Difference listings:

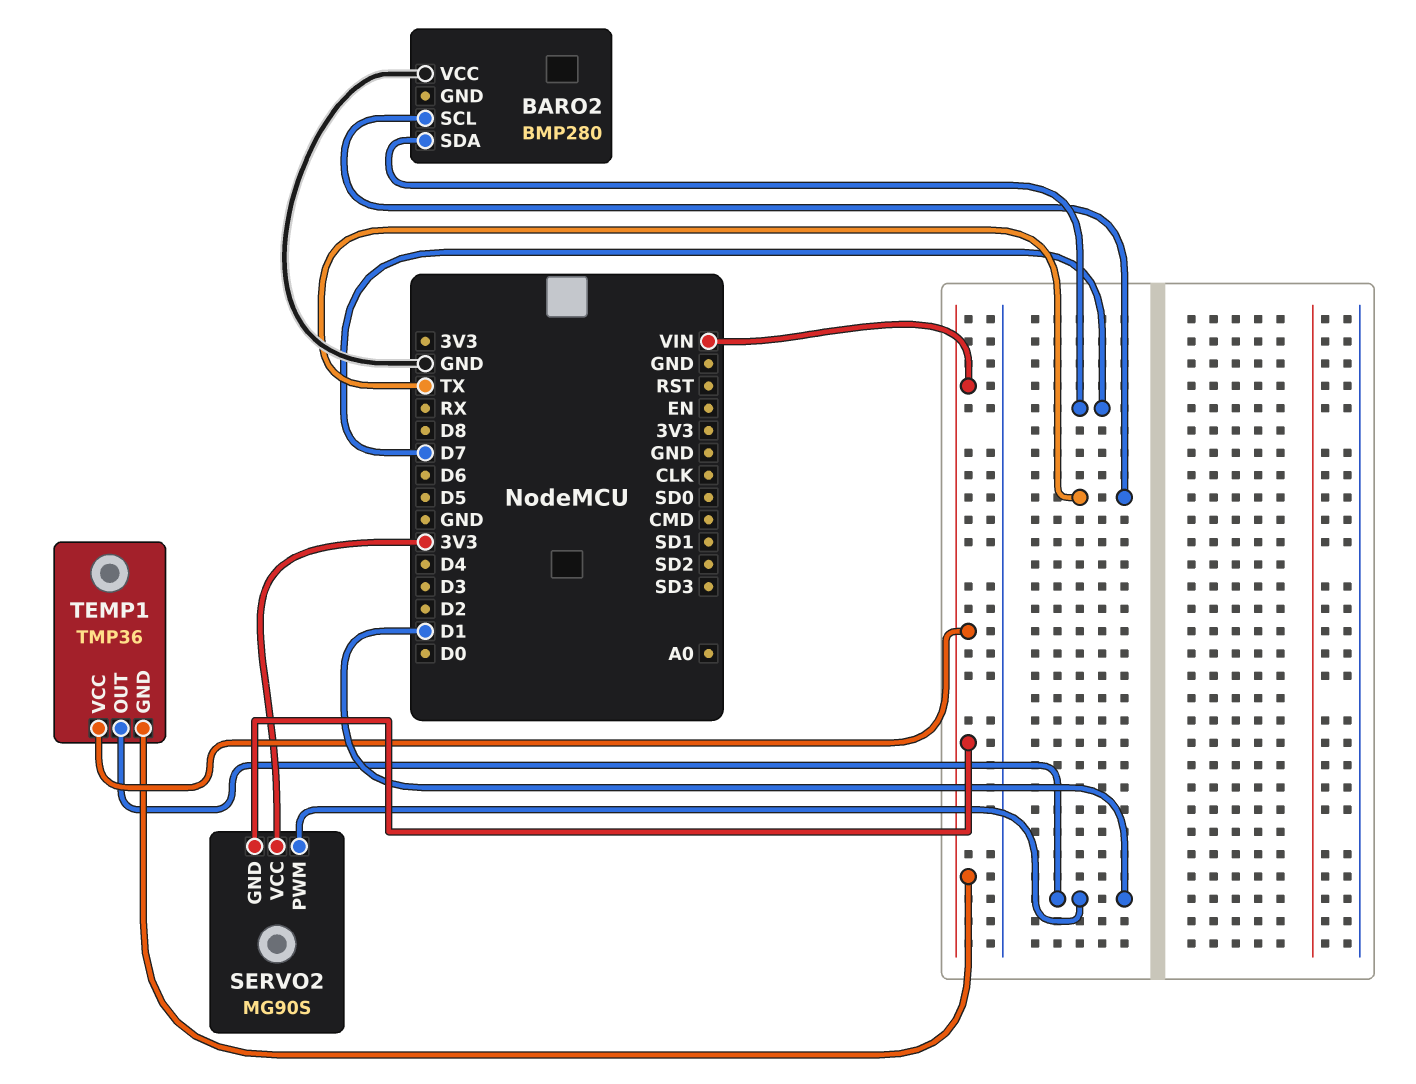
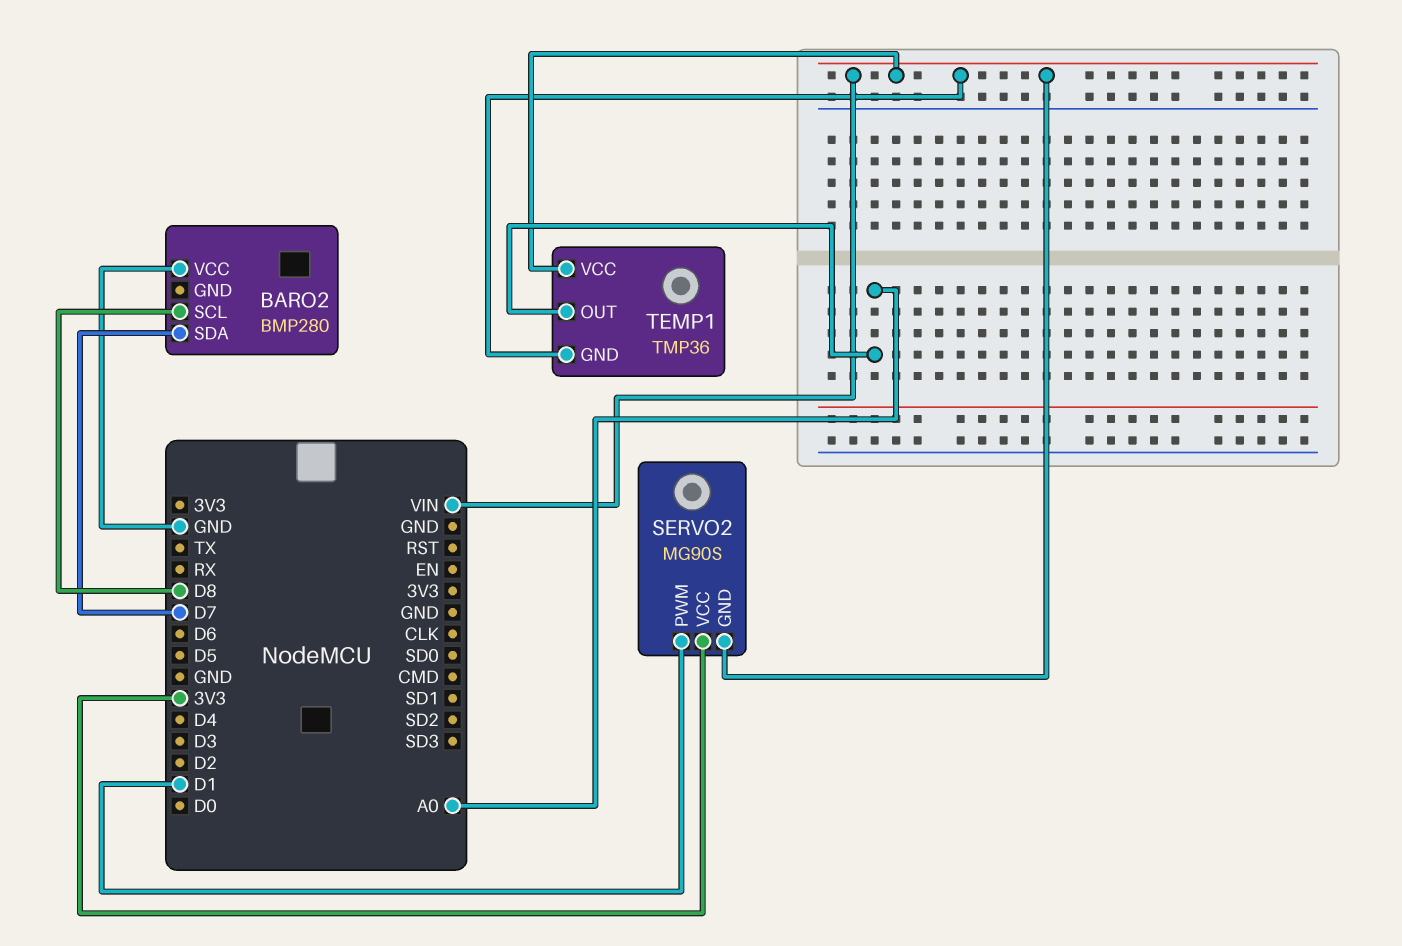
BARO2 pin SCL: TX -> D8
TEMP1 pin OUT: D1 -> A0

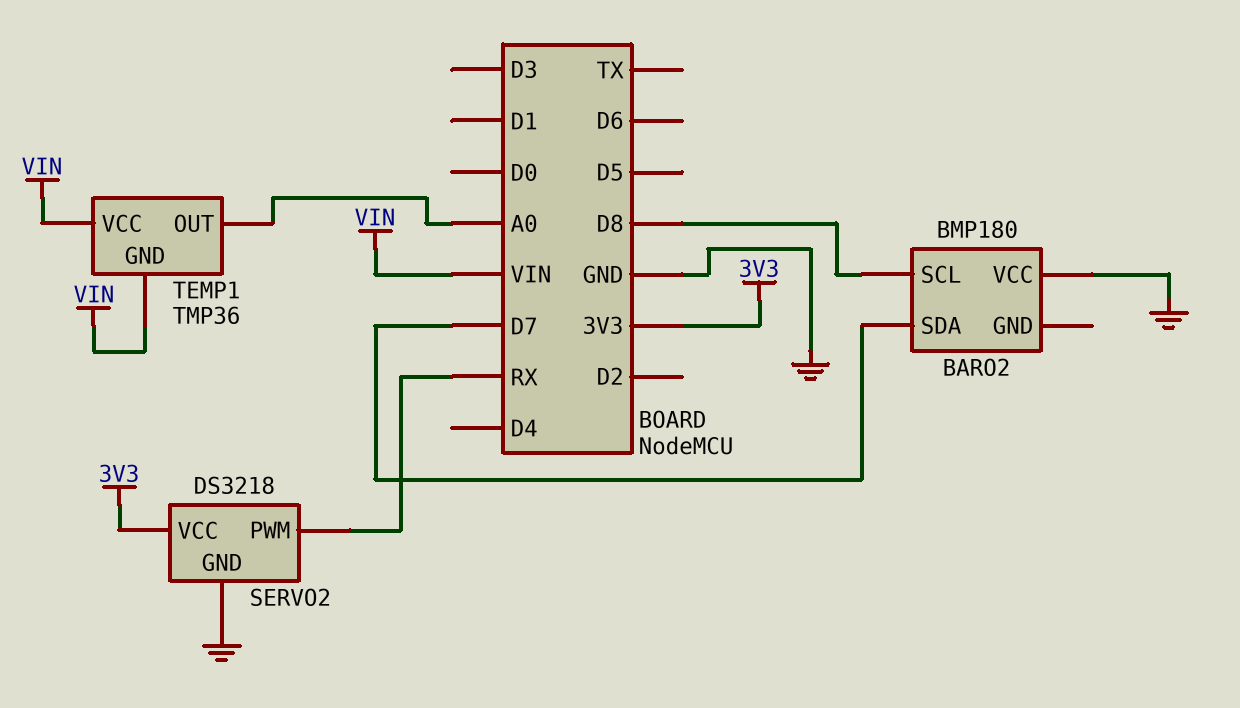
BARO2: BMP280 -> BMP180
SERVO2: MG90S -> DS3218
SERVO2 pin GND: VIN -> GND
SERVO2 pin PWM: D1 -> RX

> [Description of the task]:
If an entry above holds a picture, leave that picture out and print the rest exactly.

> [Solved problem]:
BARO2 pin SCL: TX -> D8
TEMP1 pin OUT: D1 -> A0

BARO2: BMP280 -> BMP180
SERVO2: MG90S -> DS3218
SERVO2 pin GND: VIN -> GND
SERVO2 pin PWM: D1 -> RX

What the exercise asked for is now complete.